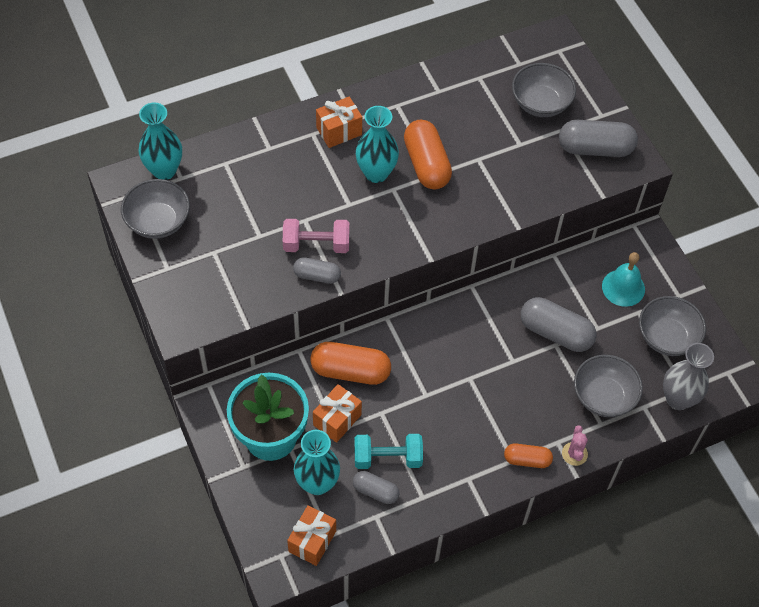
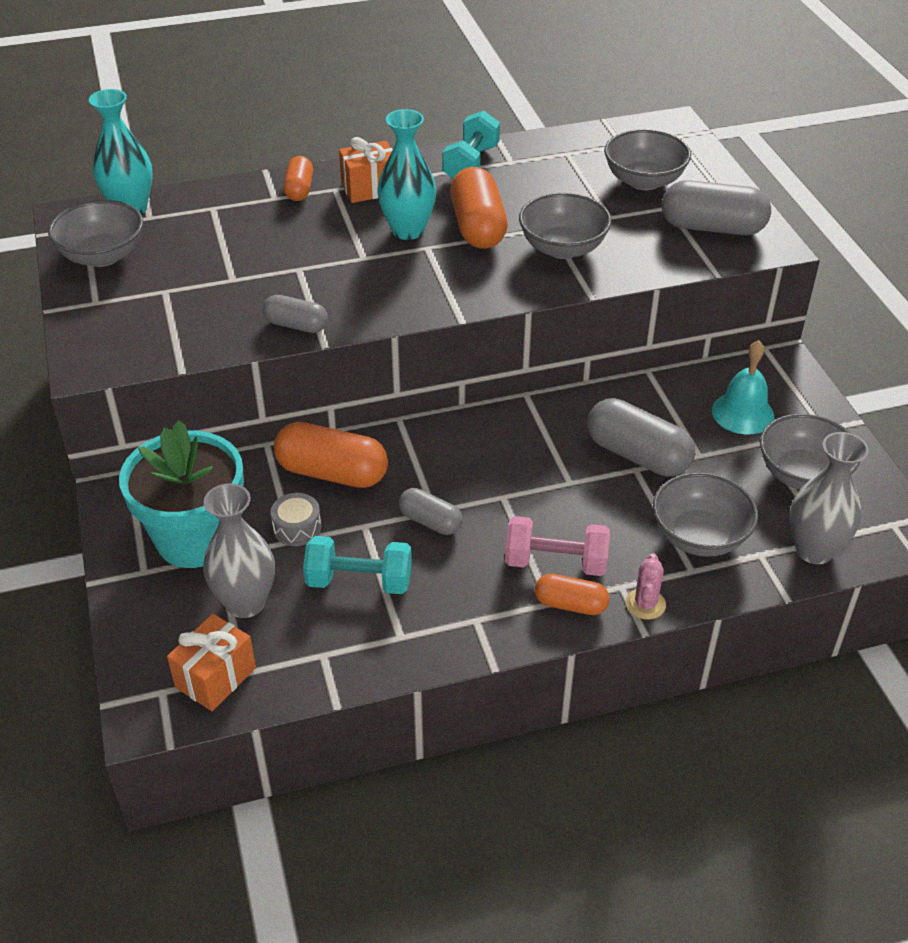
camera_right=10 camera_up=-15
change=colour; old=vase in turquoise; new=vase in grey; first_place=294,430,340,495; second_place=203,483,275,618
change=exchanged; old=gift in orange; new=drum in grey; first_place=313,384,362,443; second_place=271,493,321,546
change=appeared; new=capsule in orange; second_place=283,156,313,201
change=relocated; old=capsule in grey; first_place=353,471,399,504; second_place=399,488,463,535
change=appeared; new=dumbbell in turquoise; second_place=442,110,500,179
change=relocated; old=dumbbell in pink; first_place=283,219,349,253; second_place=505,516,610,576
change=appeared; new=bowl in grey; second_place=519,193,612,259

#####

INSTRUCTIONS TO FOLLOW: In the listing above, find the line containing "change=exchanged; old=gift in" and please quote exactly that line through the last one, and no other lines.

WRITTEN RESPONSE:
change=exchanged; old=gift in orange; new=drum in grey; first_place=313,384,362,443; second_place=271,493,321,546
change=appeared; new=capsule in orange; second_place=283,156,313,201
change=relocated; old=capsule in grey; first_place=353,471,399,504; second_place=399,488,463,535
change=appeared; new=dumbbell in turquoise; second_place=442,110,500,179
change=relocated; old=dumbbell in pink; first_place=283,219,349,253; second_place=505,516,610,576
change=appeared; new=bowl in grey; second_place=519,193,612,259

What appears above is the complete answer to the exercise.